What the task asks —
Leaving the pictures aside, repeat the entries exactly.

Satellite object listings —
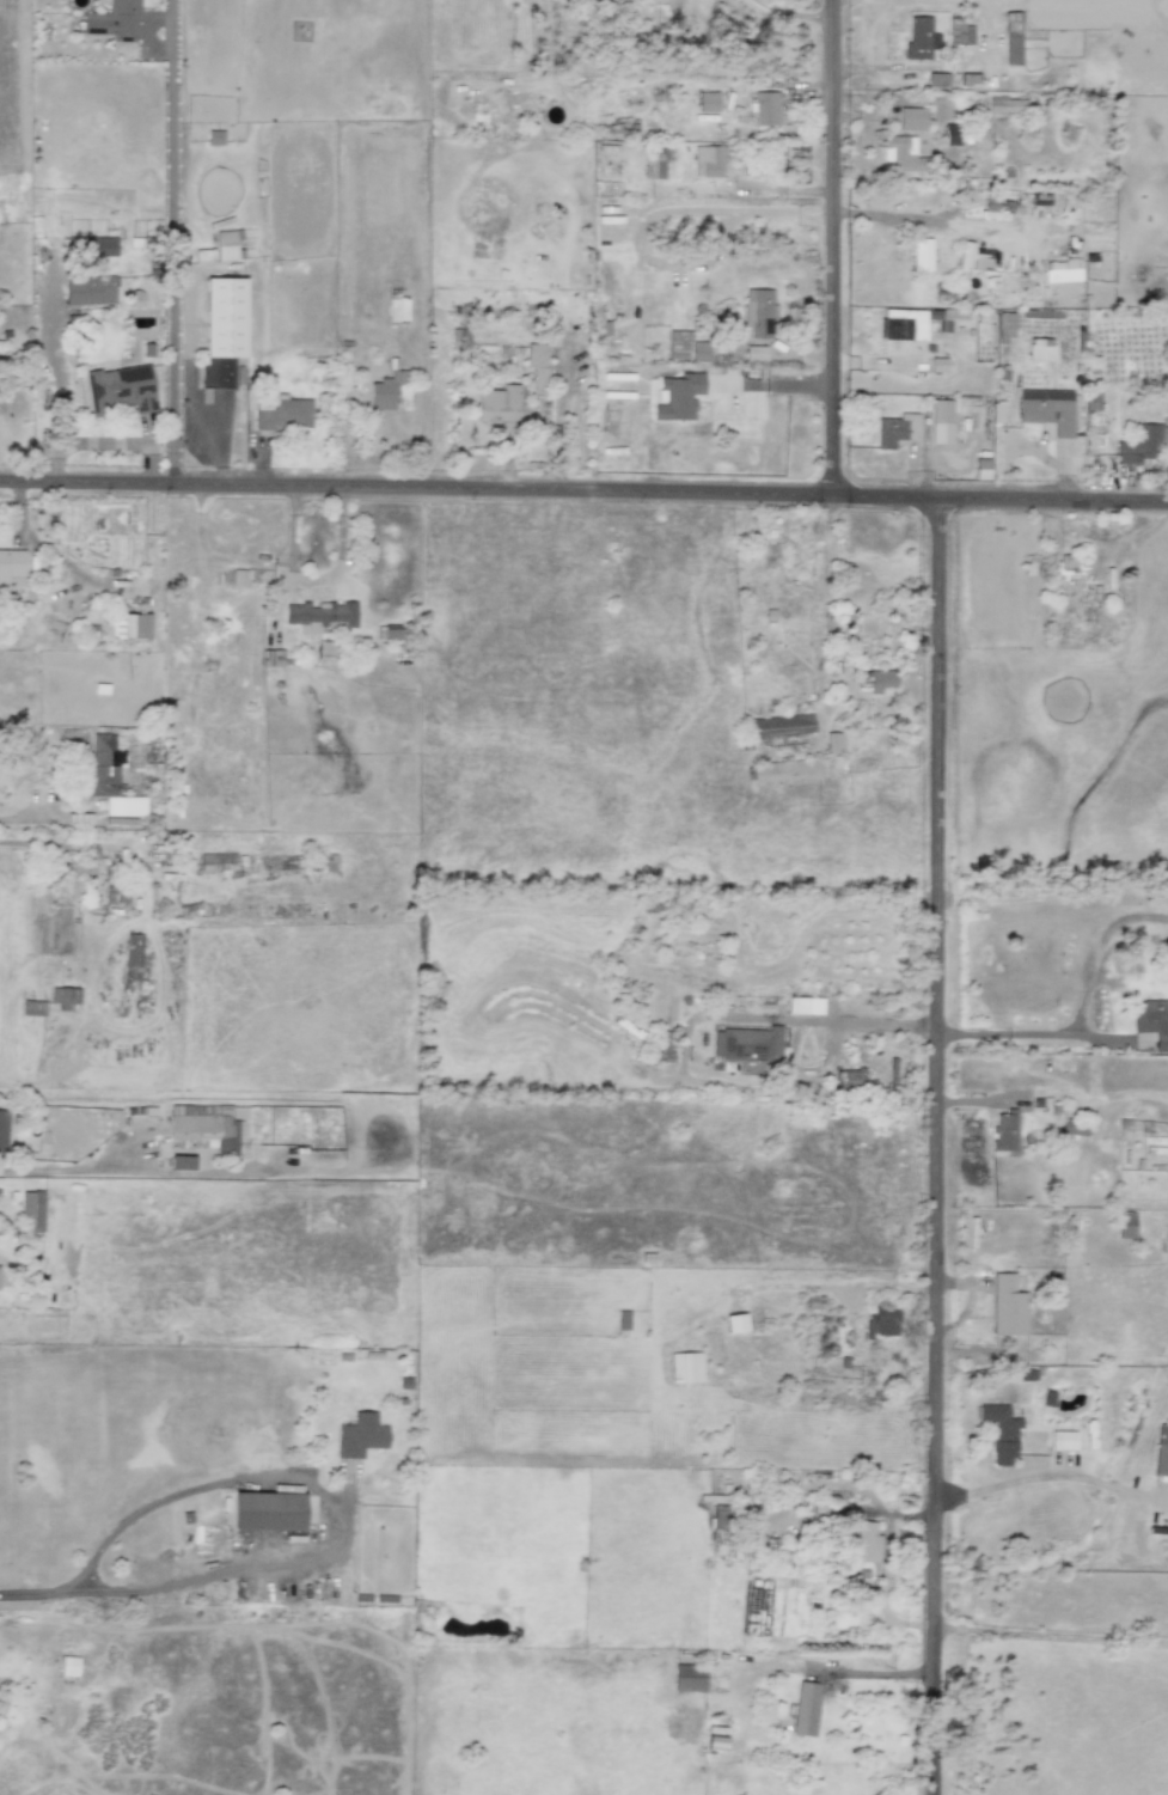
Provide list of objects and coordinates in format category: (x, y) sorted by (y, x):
road: (794, 13)
building: (114, 21)
building: (958, 31)
building: (920, 38)
building: (1011, 38)
building: (937, 79)
building: (707, 101)
building: (1006, 104)
building: (766, 108)
building: (911, 119)
building: (949, 135)
building: (901, 155)
building: (708, 160)
building: (655, 161)
road: (661, 214)
road: (924, 220)
building: (227, 245)
building: (91, 246)
road: (832, 249)
building: (921, 254)
building: (965, 254)
building: (205, 255)
building: (1062, 270)
road: (172, 283)
building: (89, 291)
building: (396, 307)
building: (757, 313)
building: (1005, 325)
building: (896, 329)
building: (222, 332)
building: (685, 347)
building: (1040, 349)
building: (755, 353)
building: (537, 364)
building: (121, 389)
building: (384, 392)
building: (679, 397)
building: (501, 405)
building: (1047, 409)
building: (282, 413)
building: (940, 421)
building: (896, 430)
building: (1140, 446)
building: (981, 469)
road: (584, 495)
road: (337, 560)
building: (11, 564)
road: (250, 565)
building: (1068, 567)
building: (322, 615)
building: (130, 625)
building: (271, 657)
building: (880, 680)
building: (834, 742)
building: (109, 778)
road: (25, 816)
road: (20, 843)
building: (217, 862)
building: (81, 865)
building: (133, 956)
building: (66, 998)
building: (32, 1008)
building: (1152, 1020)
road: (866, 1023)
road: (1028, 1033)
building: (748, 1048)
building: (203, 1128)
building: (3, 1130)
road: (938, 1148)
building: (181, 1162)
road: (79, 1168)
building: (31, 1212)
building: (1124, 1226)
building: (1009, 1300)
building: (880, 1322)
building: (1001, 1434)
building: (360, 1436)
building: (1161, 1451)
road: (1018, 1479)
road: (1109, 1485)
road: (1135, 1493)
road: (330, 1499)
building: (267, 1511)
building: (865, 1542)
road: (34, 1595)
building: (68, 1666)
road: (874, 1674)
building: (688, 1678)
building: (804, 1710)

Answer to this problem —
Provide list of objects and coordinates in format category: (x, y) sorted by (y, x):
road: (794, 13)
building: (114, 21)
building: (958, 31)
building: (920, 38)
building: (1011, 38)
building: (937, 79)
building: (707, 101)
building: (1006, 104)
building: (766, 108)
building: (911, 119)
building: (949, 135)
building: (901, 155)
building: (708, 160)
building: (655, 161)
road: (661, 214)
road: (924, 220)
building: (227, 245)
building: (91, 246)
road: (832, 249)
building: (921, 254)
building: (965, 254)
building: (205, 255)
building: (1062, 270)
road: (172, 283)
building: (89, 291)
building: (396, 307)
building: (757, 313)
building: (1005, 325)
building: (896, 329)
building: (222, 332)
building: (685, 347)
building: (1040, 349)
building: (755, 353)
building: (537, 364)
building: (121, 389)
building: (384, 392)
building: (679, 397)
building: (501, 405)
building: (1047, 409)
building: (282, 413)
building: (940, 421)
building: (896, 430)
building: (1140, 446)
building: (981, 469)
road: (584, 495)
road: (337, 560)
building: (11, 564)
road: (250, 565)
building: (1068, 567)
building: (322, 615)
building: (130, 625)
building: (271, 657)
building: (880, 680)
building: (834, 742)
building: (109, 778)
road: (25, 816)
road: (20, 843)
building: (217, 862)
building: (81, 865)
building: (133, 956)
building: (66, 998)
building: (32, 1008)
building: (1152, 1020)
road: (866, 1023)
road: (1028, 1033)
building: (748, 1048)
building: (203, 1128)
building: (3, 1130)
road: (938, 1148)
building: (181, 1162)
road: (79, 1168)
building: (31, 1212)
building: (1124, 1226)
building: (1009, 1300)
building: (880, 1322)
building: (1001, 1434)
building: (360, 1436)
building: (1161, 1451)
road: (1018, 1479)
road: (1109, 1485)
road: (1135, 1493)
road: (330, 1499)
building: (267, 1511)
building: (865, 1542)
road: (34, 1595)
building: (68, 1666)
road: (874, 1674)
building: (688, 1678)
building: (804, 1710)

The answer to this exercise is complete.